▶ Exercise aim
Exclude the pictures, then repeat exactly each line from the one containing "219 to 424 654" to the final line of the records that follow.

▶ The input
=====
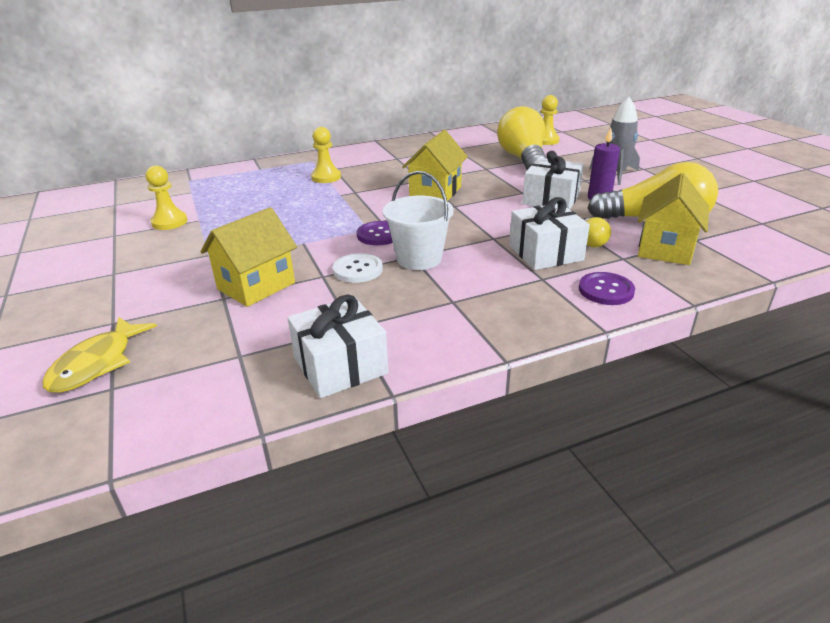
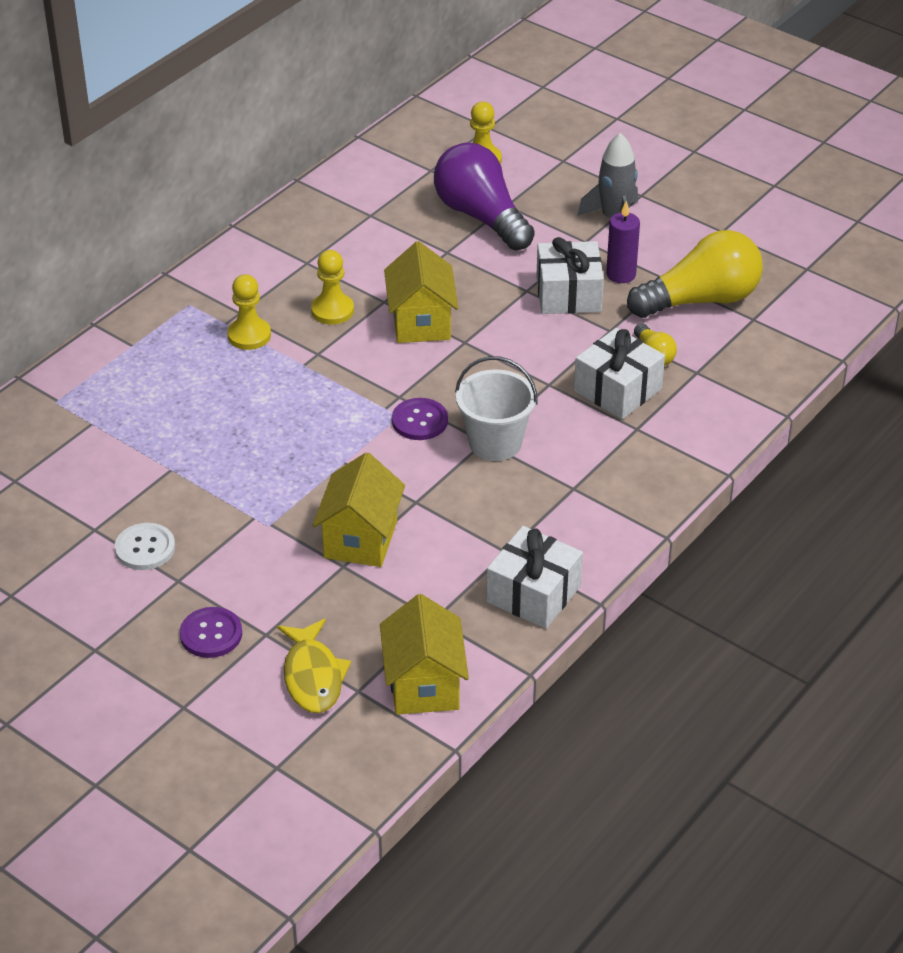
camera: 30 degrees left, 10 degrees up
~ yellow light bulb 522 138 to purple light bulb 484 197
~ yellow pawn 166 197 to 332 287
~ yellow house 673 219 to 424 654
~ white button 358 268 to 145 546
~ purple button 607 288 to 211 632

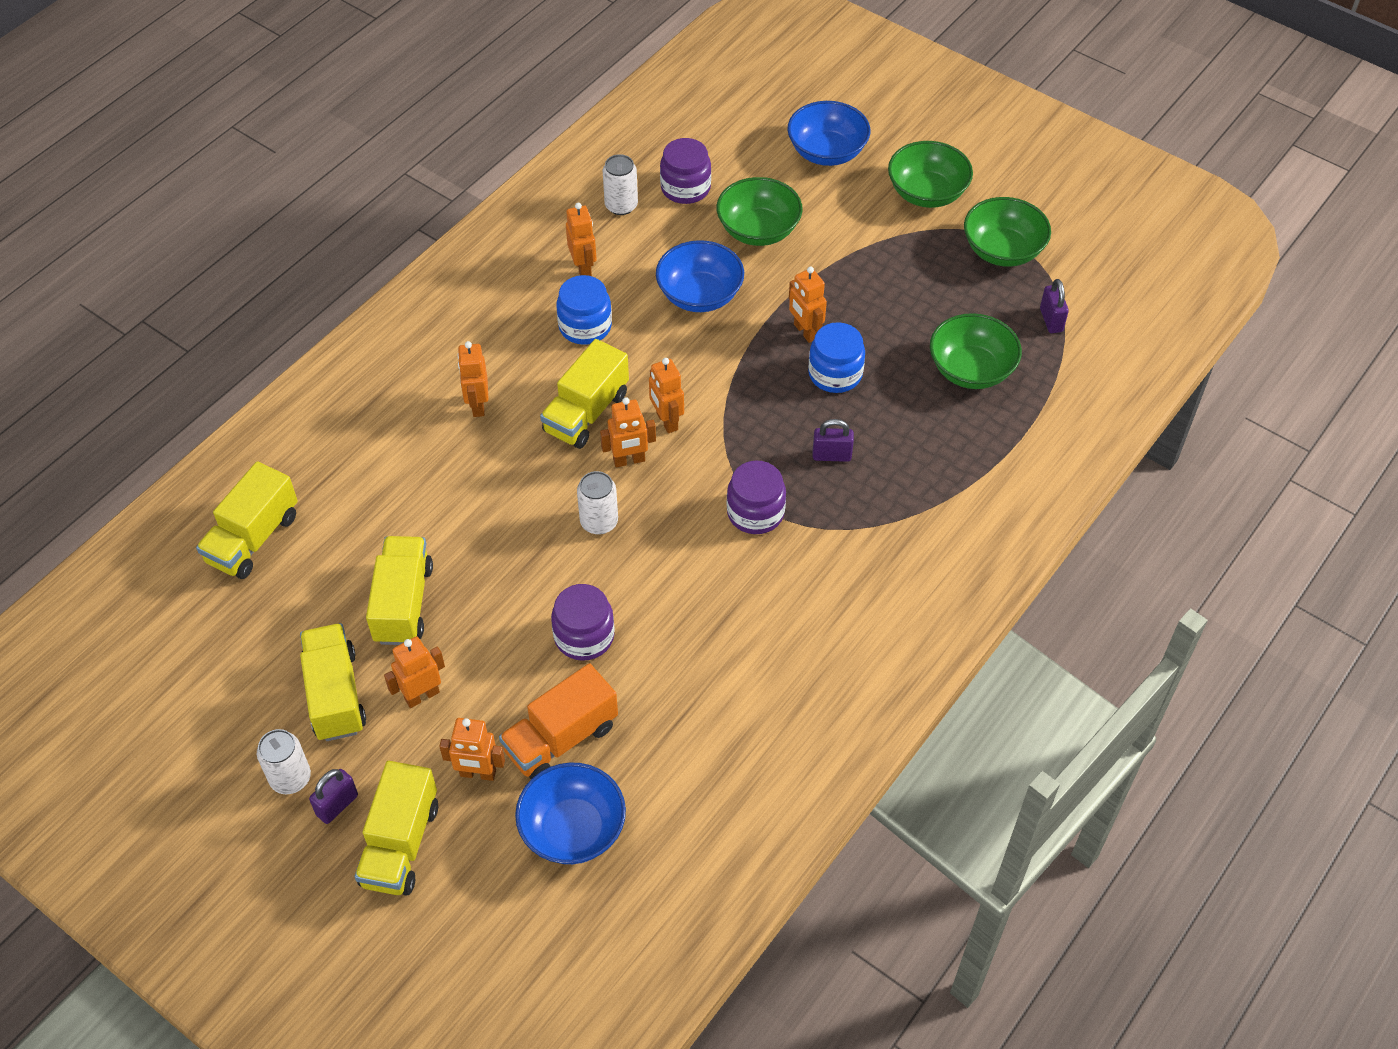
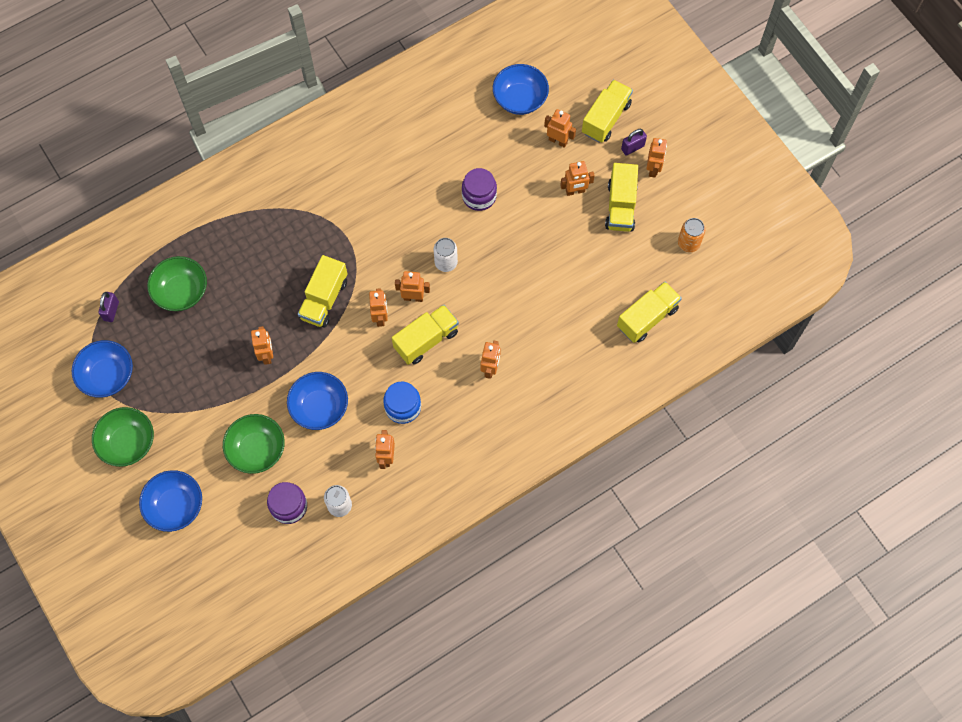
camera: 160 degrees left, 15 degrees up
~ green bowl 1007 232 to blue bowl 102 369
- blue jar 836 357
- purple padlock 833 440
- purple jar 756 497
~ yellow truck 399 590 to 322 291
- orange truck 558 721
~ white can 284 761 to orange robot 657 158
+ orange can 691 235

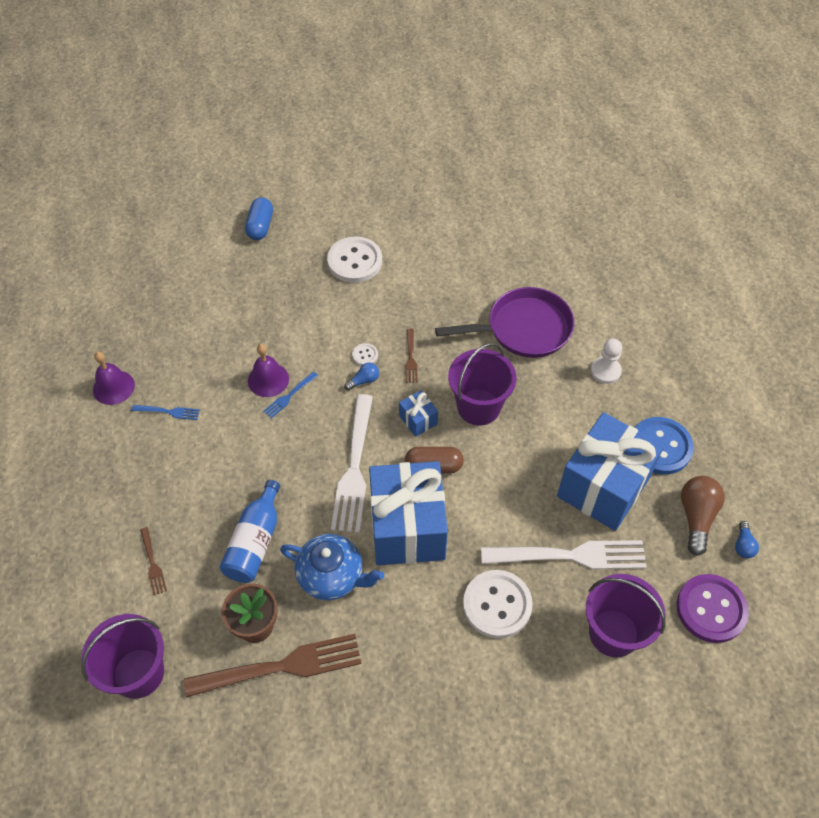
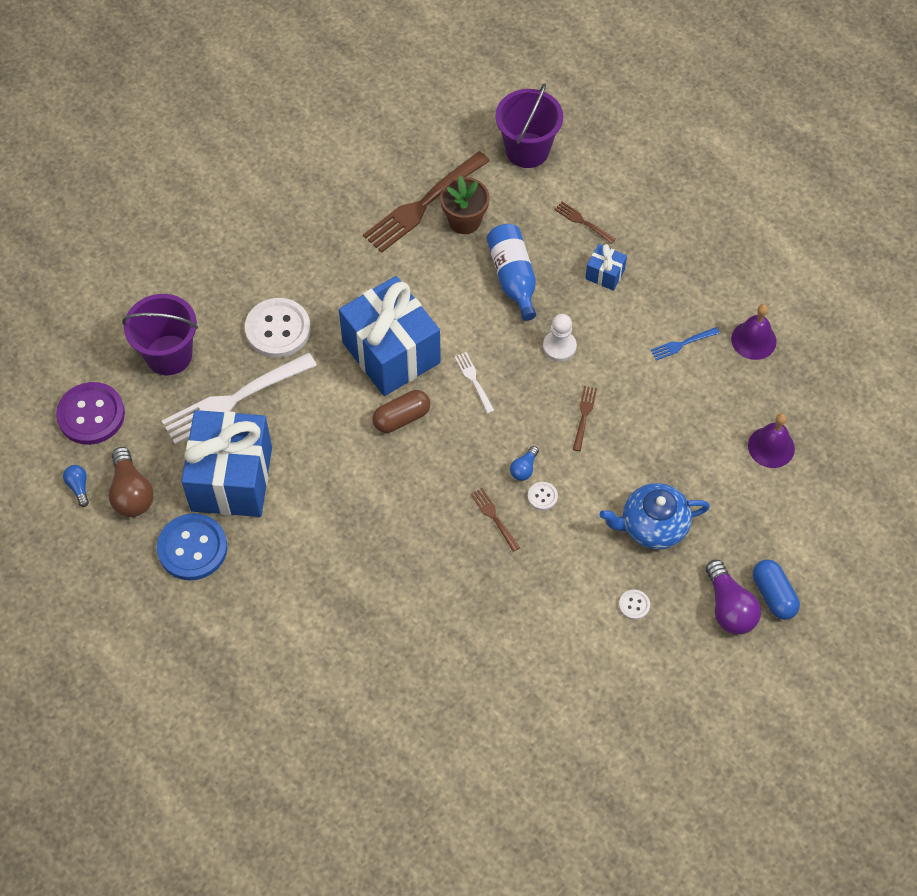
camera: 150 degrees right, 5 degrees up
~ white button 354 260 = 634 605 x0.44
- purple pan 504 322
~ white pawn 606 361 to 560 337
- purple bucket 482 384
~ purple bell 268 370 to 771 440
~ blue fork 290 395 to brown fork 585 418
~ blue gift 418 413 to 606 267
~ white fork 352 463 = 475 383 x0.45
~ blue teapot 332 567 to 654 516
+ purple light bulb 733 597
=====
▶ Task output
~ yellow house 673 219 to 424 654
~ white button 358 268 to 145 546
~ purple button 607 288 to 211 632

camera: 160 degrees left, 15 degrees up
~ green bowl 1007 232 to blue bowl 102 369
- blue jar 836 357
- purple padlock 833 440
- purple jar 756 497
~ yellow truck 399 590 to 322 291
- orange truck 558 721
~ white can 284 761 to orange robot 657 158
+ orange can 691 235

camera: 150 degrees right, 5 degrees up
~ white button 354 260 = 634 605 x0.44
- purple pan 504 322
~ white pawn 606 361 to 560 337
- purple bucket 482 384
~ purple bell 268 370 to 771 440
~ blue fork 290 395 to brown fork 585 418
~ blue gift 418 413 to 606 267
~ white fork 352 463 = 475 383 x0.45
~ blue teapot 332 567 to 654 516
+ purple light bulb 733 597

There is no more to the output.